● What the task requires
Pictures stay out of the copy. Transcribe exactly, and only, the line with "C7: none -> 3300uF (plus 5V, minus GND)" through the last line of the entries below.

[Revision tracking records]
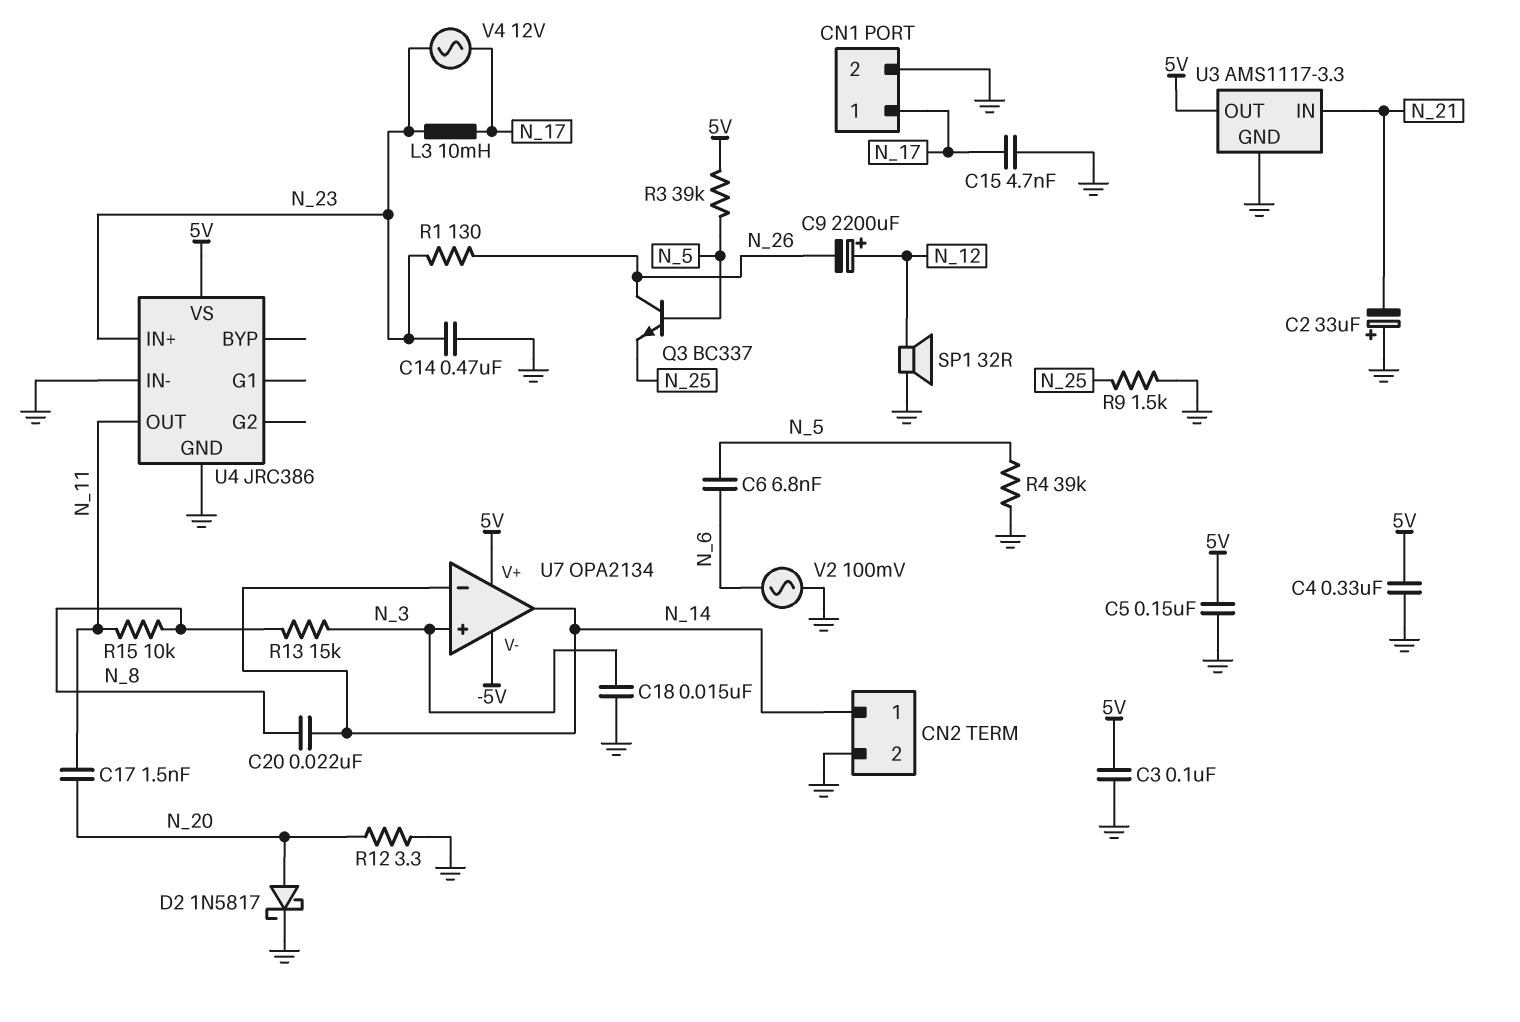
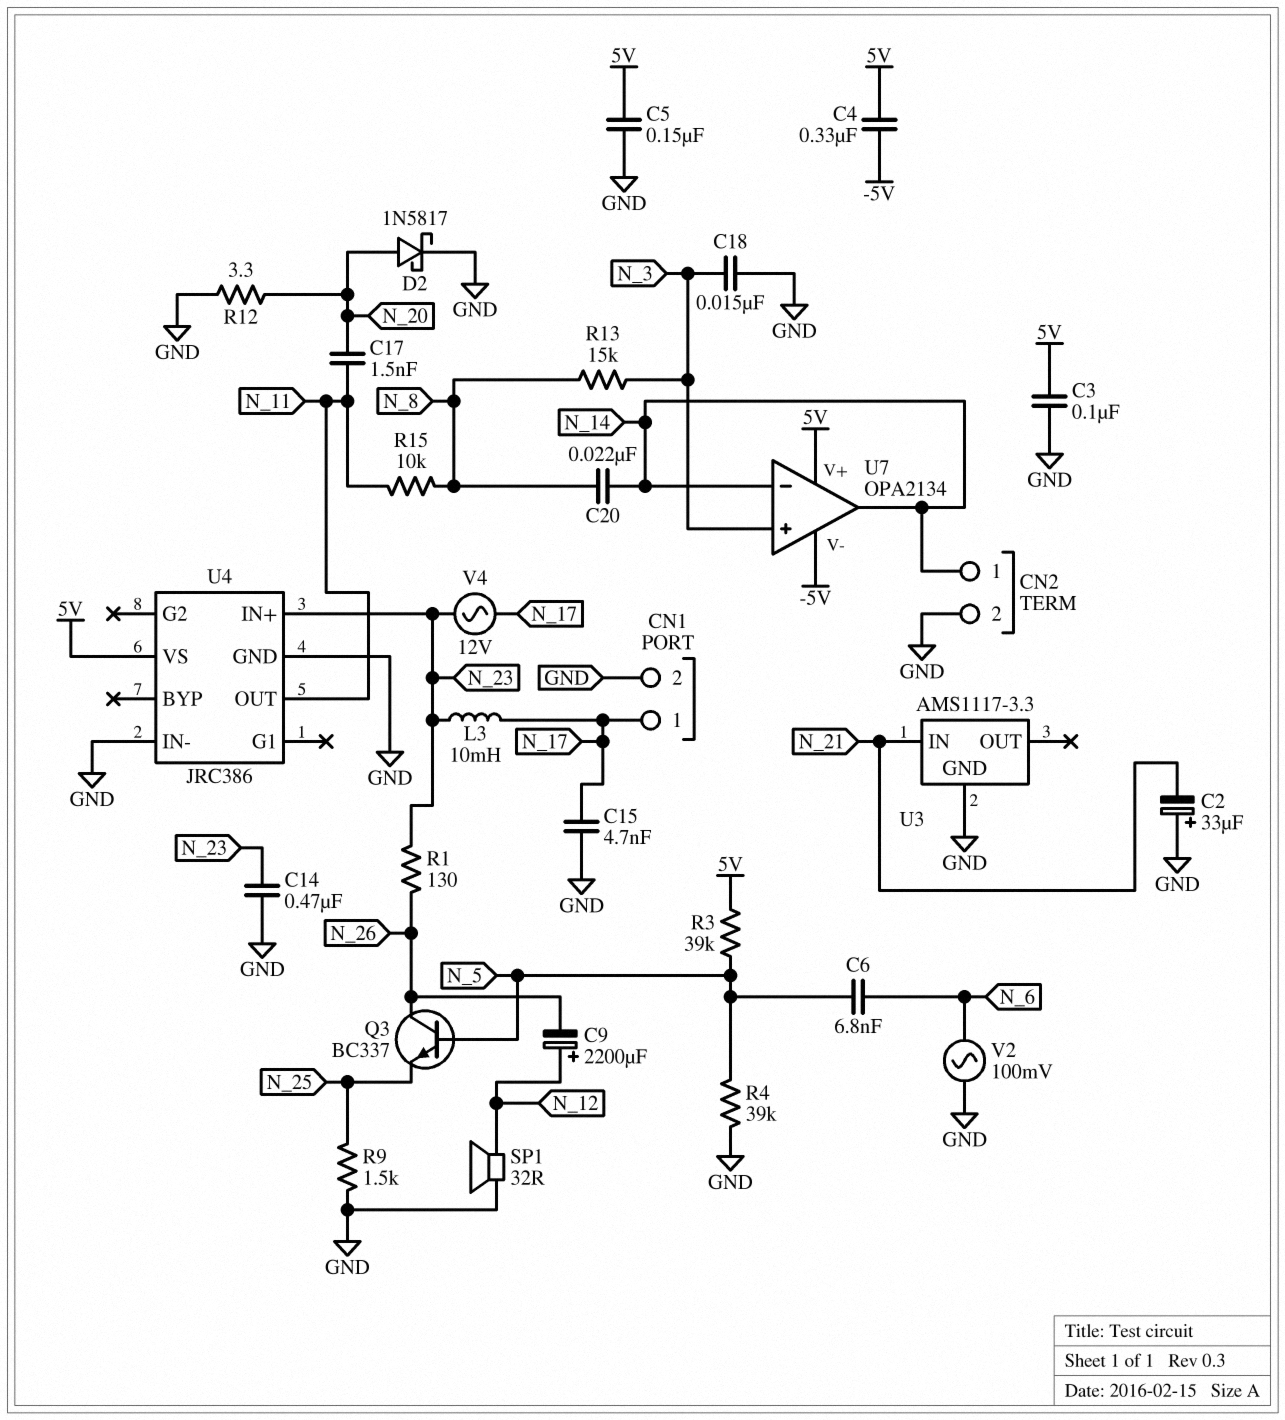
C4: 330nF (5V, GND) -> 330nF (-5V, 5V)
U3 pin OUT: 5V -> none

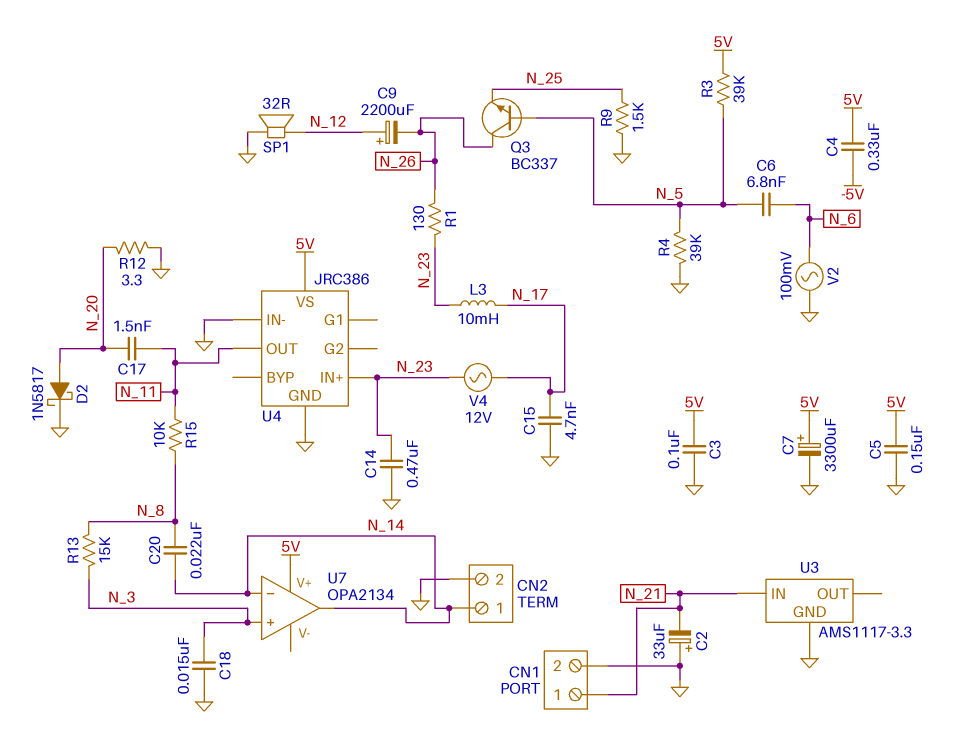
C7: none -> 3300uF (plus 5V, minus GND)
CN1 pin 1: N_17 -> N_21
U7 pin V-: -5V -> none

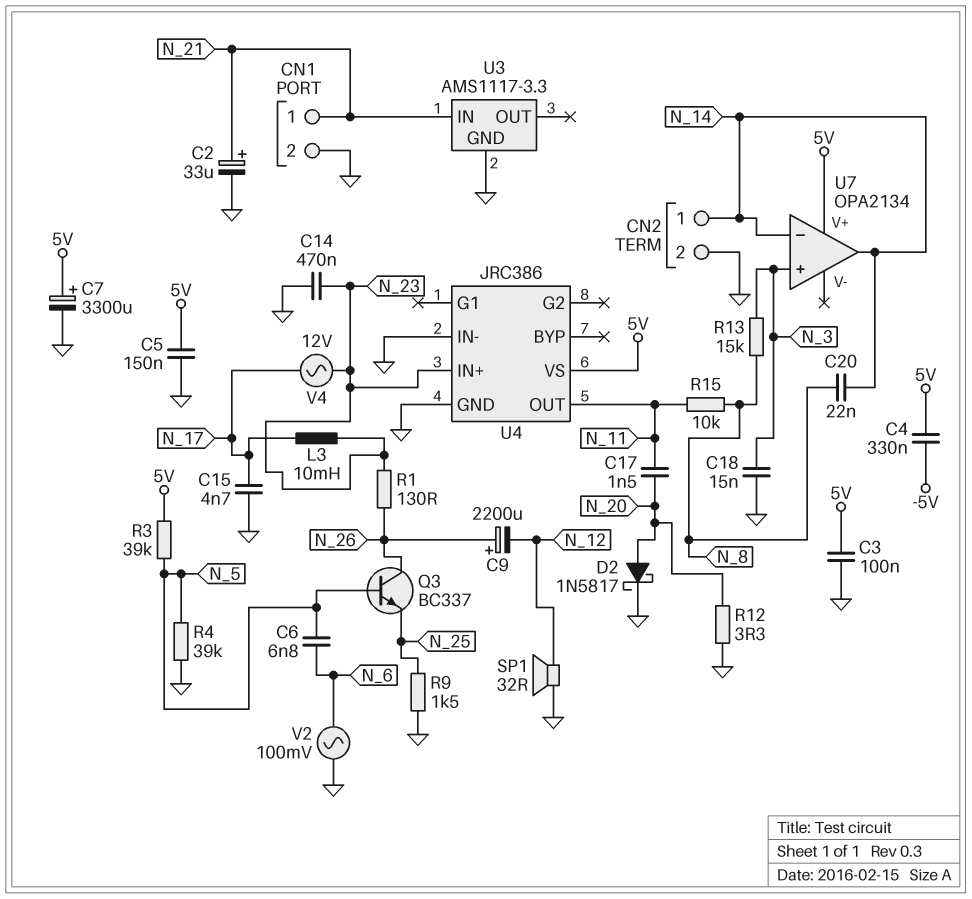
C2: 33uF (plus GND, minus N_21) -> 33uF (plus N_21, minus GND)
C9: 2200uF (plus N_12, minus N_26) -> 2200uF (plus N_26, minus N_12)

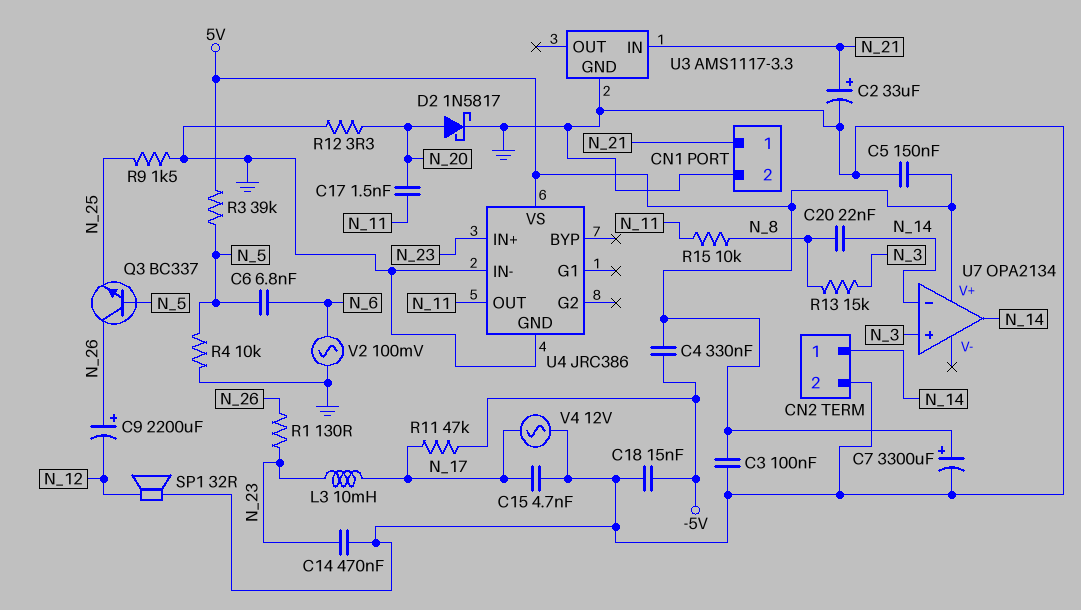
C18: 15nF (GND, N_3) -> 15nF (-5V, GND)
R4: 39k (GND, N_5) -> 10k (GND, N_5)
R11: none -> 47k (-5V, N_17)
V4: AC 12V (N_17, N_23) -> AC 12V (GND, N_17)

● Output of the task
C7: none -> 3300uF (plus 5V, minus GND)
CN1 pin 1: N_17 -> N_21
U7 pin V-: -5V -> none

C2: 33uF (plus GND, minus N_21) -> 33uF (plus N_21, minus GND)
C9: 2200uF (plus N_12, minus N_26) -> 2200uF (plus N_26, minus N_12)

C18: 15nF (GND, N_3) -> 15nF (-5V, GND)
R4: 39k (GND, N_5) -> 10k (GND, N_5)
R11: none -> 47k (-5V, N_17)
V4: AC 12V (N_17, N_23) -> AC 12V (GND, N_17)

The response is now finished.